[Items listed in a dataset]
● ● ● ● ●

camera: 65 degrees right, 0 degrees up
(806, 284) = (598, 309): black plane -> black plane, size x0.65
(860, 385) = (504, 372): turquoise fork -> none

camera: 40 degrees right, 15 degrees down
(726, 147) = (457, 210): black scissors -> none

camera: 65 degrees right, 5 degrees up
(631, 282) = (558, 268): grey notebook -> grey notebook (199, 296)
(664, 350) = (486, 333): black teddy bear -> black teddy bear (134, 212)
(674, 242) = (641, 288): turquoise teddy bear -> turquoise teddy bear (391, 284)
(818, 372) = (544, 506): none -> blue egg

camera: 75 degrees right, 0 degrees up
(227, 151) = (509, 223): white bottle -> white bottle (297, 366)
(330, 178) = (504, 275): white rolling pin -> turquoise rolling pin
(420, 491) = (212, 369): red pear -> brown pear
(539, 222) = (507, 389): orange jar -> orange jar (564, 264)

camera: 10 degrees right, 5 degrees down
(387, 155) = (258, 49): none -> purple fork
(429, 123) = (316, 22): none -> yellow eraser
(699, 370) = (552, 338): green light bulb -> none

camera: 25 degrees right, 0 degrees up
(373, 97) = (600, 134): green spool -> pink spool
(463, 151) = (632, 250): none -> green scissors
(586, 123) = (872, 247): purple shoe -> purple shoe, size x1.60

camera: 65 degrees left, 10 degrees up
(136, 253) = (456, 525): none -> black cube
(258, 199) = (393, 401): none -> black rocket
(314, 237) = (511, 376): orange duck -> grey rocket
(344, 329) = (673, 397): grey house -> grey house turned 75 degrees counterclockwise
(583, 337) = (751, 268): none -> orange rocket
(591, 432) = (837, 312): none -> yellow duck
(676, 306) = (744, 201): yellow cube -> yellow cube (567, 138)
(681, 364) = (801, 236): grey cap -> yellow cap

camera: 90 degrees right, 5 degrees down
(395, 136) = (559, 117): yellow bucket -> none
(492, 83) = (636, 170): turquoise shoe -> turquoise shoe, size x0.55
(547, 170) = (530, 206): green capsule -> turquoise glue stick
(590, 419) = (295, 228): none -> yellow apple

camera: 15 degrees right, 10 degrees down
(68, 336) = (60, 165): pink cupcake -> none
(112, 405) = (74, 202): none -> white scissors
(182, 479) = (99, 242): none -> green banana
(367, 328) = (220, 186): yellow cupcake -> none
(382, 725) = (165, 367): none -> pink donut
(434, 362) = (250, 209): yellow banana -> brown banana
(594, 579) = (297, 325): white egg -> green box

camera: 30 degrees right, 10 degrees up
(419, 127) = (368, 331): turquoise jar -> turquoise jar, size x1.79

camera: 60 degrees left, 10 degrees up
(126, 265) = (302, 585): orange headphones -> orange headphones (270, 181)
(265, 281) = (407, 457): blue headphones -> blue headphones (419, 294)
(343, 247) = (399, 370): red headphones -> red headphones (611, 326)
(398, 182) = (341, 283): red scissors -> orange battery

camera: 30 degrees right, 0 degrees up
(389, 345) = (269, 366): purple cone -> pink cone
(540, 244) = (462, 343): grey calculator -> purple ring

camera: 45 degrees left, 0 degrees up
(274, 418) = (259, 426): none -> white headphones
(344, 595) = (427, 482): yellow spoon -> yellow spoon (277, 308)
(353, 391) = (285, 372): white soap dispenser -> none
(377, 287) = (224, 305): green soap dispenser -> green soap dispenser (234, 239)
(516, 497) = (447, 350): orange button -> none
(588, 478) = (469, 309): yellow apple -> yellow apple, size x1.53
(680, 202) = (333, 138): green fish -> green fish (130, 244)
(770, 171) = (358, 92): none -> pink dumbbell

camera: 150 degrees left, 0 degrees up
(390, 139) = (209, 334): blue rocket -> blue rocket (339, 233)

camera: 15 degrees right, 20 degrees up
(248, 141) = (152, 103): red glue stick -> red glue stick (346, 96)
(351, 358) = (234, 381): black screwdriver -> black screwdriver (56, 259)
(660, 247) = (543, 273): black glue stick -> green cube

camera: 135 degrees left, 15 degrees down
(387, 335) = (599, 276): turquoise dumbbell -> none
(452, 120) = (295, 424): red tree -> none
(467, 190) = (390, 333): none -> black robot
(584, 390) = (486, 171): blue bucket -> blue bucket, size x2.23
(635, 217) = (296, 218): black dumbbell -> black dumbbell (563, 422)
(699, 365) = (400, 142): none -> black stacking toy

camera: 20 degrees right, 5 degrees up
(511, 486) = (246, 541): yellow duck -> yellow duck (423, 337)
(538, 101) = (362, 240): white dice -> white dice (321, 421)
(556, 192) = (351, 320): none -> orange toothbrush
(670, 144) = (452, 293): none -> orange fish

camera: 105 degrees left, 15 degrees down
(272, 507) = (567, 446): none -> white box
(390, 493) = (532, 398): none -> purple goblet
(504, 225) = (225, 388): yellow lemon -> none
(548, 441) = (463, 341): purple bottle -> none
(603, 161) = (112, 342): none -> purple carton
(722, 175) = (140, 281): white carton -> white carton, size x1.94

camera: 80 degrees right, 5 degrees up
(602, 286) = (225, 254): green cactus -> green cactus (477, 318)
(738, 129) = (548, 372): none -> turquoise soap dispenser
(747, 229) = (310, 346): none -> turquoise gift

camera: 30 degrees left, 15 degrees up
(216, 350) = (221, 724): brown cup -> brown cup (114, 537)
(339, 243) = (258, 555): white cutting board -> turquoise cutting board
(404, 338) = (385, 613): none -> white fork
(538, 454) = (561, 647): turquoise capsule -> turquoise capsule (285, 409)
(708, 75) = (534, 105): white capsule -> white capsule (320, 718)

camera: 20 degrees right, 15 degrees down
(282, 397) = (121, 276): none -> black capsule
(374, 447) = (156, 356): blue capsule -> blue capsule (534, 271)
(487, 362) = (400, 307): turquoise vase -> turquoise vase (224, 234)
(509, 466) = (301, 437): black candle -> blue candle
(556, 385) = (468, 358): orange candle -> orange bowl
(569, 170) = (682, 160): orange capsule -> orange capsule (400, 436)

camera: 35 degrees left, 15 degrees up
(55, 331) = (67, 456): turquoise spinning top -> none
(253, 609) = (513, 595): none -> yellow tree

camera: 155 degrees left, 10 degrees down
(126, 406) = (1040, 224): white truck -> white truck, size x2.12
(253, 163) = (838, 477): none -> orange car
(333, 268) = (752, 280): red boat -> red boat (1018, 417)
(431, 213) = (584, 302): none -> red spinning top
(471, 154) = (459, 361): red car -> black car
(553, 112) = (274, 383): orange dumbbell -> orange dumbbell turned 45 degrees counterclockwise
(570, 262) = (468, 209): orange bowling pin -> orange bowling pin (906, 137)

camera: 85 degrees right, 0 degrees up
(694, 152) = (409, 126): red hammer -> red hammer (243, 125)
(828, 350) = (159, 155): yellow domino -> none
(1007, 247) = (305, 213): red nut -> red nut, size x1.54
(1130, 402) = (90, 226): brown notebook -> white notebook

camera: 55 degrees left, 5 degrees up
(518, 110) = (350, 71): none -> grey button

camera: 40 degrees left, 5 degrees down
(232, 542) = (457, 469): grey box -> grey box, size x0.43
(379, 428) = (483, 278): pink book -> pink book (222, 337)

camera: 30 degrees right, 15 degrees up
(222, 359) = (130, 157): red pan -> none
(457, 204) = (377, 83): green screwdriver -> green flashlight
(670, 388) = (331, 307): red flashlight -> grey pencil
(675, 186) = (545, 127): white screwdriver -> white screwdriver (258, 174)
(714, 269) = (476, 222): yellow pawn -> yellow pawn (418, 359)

● ● ● ● ●

• _Exercise requirements_:
Would you please transcribe the records above in full and exactly?

• _Task response_:
camera: 65 degrees right, 0 degrees up
(806, 284) = (598, 309): black plane -> black plane, size x0.65
(860, 385) = (504, 372): turquoise fork -> none

camera: 40 degrees right, 15 degrees down
(726, 147) = (457, 210): black scissors -> none

camera: 65 degrees right, 5 degrees up
(631, 282) = (558, 268): grey notebook -> grey notebook (199, 296)
(664, 350) = (486, 333): black teddy bear -> black teddy bear (134, 212)
(674, 242) = (641, 288): turquoise teddy bear -> turquoise teddy bear (391, 284)
(818, 372) = (544, 506): none -> blue egg

camera: 75 degrees right, 0 degrees up
(227, 151) = (509, 223): white bottle -> white bottle (297, 366)
(330, 178) = (504, 275): white rolling pin -> turquoise rolling pin
(420, 491) = (212, 369): red pear -> brown pear
(539, 222) = (507, 389): orange jar -> orange jar (564, 264)

camera: 10 degrees right, 5 degrees down
(387, 155) = (258, 49): none -> purple fork
(429, 123) = (316, 22): none -> yellow eraser
(699, 370) = (552, 338): green light bulb -> none

camera: 25 degrees right, 0 degrees up
(373, 97) = (600, 134): green spool -> pink spool
(463, 151) = (632, 250): none -> green scissors
(586, 123) = (872, 247): purple shoe -> purple shoe, size x1.60

camera: 65 degrees left, 10 degrees up
(136, 253) = (456, 525): none -> black cube
(258, 199) = (393, 401): none -> black rocket
(314, 237) = (511, 376): orange duck -> grey rocket
(344, 329) = (673, 397): grey house -> grey house turned 75 degrees counterclockwise
(583, 337) = (751, 268): none -> orange rocket
(591, 432) = (837, 312): none -> yellow duck
(676, 306) = (744, 201): yellow cube -> yellow cube (567, 138)
(681, 364) = (801, 236): grey cap -> yellow cap

camera: 90 degrees right, 5 degrees down
(395, 136) = (559, 117): yellow bucket -> none
(492, 83) = (636, 170): turquoise shoe -> turquoise shoe, size x0.55
(547, 170) = (530, 206): green capsule -> turquoise glue stick
(590, 419) = (295, 228): none -> yellow apple

camera: 15 degrees right, 10 degrees down
(68, 336) = (60, 165): pink cupcake -> none
(112, 405) = (74, 202): none -> white scissors
(182, 479) = (99, 242): none -> green banana
(367, 328) = (220, 186): yellow cupcake -> none
(382, 725) = (165, 367): none -> pink donut
(434, 362) = (250, 209): yellow banana -> brown banana
(594, 579) = (297, 325): white egg -> green box

camera: 30 degrees right, 10 degrees up
(419, 127) = (368, 331): turquoise jar -> turquoise jar, size x1.79

camera: 60 degrees left, 10 degrees up
(126, 265) = (302, 585): orange headphones -> orange headphones (270, 181)
(265, 281) = (407, 457): blue headphones -> blue headphones (419, 294)
(343, 247) = (399, 370): red headphones -> red headphones (611, 326)
(398, 182) = (341, 283): red scissors -> orange battery

camera: 30 degrees right, 0 degrees up
(389, 345) = (269, 366): purple cone -> pink cone
(540, 244) = (462, 343): grey calculator -> purple ring

camera: 45 degrees left, 0 degrees up
(274, 418) = (259, 426): none -> white headphones
(344, 595) = (427, 482): yellow spoon -> yellow spoon (277, 308)
(353, 391) = (285, 372): white soap dispenser -> none
(377, 287) = (224, 305): green soap dispenser -> green soap dispenser (234, 239)
(516, 497) = (447, 350): orange button -> none
(588, 478) = (469, 309): yellow apple -> yellow apple, size x1.53
(680, 202) = (333, 138): green fish -> green fish (130, 244)
(770, 171) = (358, 92): none -> pink dumbbell

camera: 150 degrees left, 0 degrees up
(390, 139) = (209, 334): blue rocket -> blue rocket (339, 233)

camera: 15 degrees right, 20 degrees up
(248, 141) = (152, 103): red glue stick -> red glue stick (346, 96)
(351, 358) = (234, 381): black screwdriver -> black screwdriver (56, 259)
(660, 247) = (543, 273): black glue stick -> green cube

camera: 135 degrees left, 15 degrees down
(387, 335) = (599, 276): turquoise dumbbell -> none
(452, 120) = (295, 424): red tree -> none
(467, 190) = (390, 333): none -> black robot
(584, 390) = (486, 171): blue bucket -> blue bucket, size x2.23
(635, 217) = (296, 218): black dumbbell -> black dumbbell (563, 422)
(699, 365) = (400, 142): none -> black stacking toy

camera: 20 degrees right, 5 degrees up
(511, 486) = (246, 541): yellow duck -> yellow duck (423, 337)
(538, 101) = (362, 240): white dice -> white dice (321, 421)
(556, 192) = (351, 320): none -> orange toothbrush
(670, 144) = (452, 293): none -> orange fish

camera: 105 degrees left, 15 degrees down
(272, 507) = (567, 446): none -> white box
(390, 493) = (532, 398): none -> purple goblet
(504, 225) = (225, 388): yellow lemon -> none
(548, 441) = (463, 341): purple bottle -> none
(603, 161) = (112, 342): none -> purple carton
(722, 175) = (140, 281): white carton -> white carton, size x1.94

camera: 80 degrees right, 5 degrees up
(602, 286) = (225, 254): green cactus -> green cactus (477, 318)
(738, 129) = (548, 372): none -> turquoise soap dispenser
(747, 229) = (310, 346): none -> turquoise gift

camera: 30 degrees left, 15 degrees up
(216, 350) = (221, 724): brown cup -> brown cup (114, 537)
(339, 243) = (258, 555): white cutting board -> turquoise cutting board
(404, 338) = (385, 613): none -> white fork
(538, 454) = (561, 647): turquoise capsule -> turquoise capsule (285, 409)
(708, 75) = (534, 105): white capsule -> white capsule (320, 718)

camera: 20 degrees right, 15 degrees down
(282, 397) = (121, 276): none -> black capsule
(374, 447) = (156, 356): blue capsule -> blue capsule (534, 271)
(487, 362) = (400, 307): turquoise vase -> turquoise vase (224, 234)
(509, 466) = (301, 437): black candle -> blue candle
(556, 385) = (468, 358): orange candle -> orange bowl
(569, 170) = (682, 160): orange capsule -> orange capsule (400, 436)

camera: 35 degrees left, 15 degrees up
(55, 331) = (67, 456): turquoise spinning top -> none
(253, 609) = (513, 595): none -> yellow tree

camera: 155 degrees left, 10 degrees down
(126, 406) = (1040, 224): white truck -> white truck, size x2.12
(253, 163) = (838, 477): none -> orange car
(333, 268) = (752, 280): red boat -> red boat (1018, 417)
(431, 213) = (584, 302): none -> red spinning top
(471, 154) = (459, 361): red car -> black car
(553, 112) = (274, 383): orange dumbbell -> orange dumbbell turned 45 degrees counterclockwise
(570, 262) = (468, 209): orange bowling pin -> orange bowling pin (906, 137)

camera: 85 degrees right, 0 degrees up
(694, 152) = (409, 126): red hammer -> red hammer (243, 125)
(828, 350) = (159, 155): yellow domino -> none
(1007, 247) = (305, 213): red nut -> red nut, size x1.54
(1130, 402) = (90, 226): brown notebook -> white notebook

camera: 55 degrees left, 5 degrees up
(518, 110) = (350, 71): none -> grey button

camera: 40 degrees left, 5 degrees down
(232, 542) = (457, 469): grey box -> grey box, size x0.43
(379, 428) = (483, 278): pink book -> pink book (222, 337)

camera: 30 degrees right, 15 degrees up
(222, 359) = (130, 157): red pan -> none
(457, 204) = (377, 83): green screwdriver -> green flashlight
(670, 388) = (331, 307): red flashlight -> grey pencil
(675, 186) = (545, 127): white screwdriver -> white screwdriver (258, 174)
(714, 269) = (476, 222): yellow pawn -> yellow pawn (418, 359)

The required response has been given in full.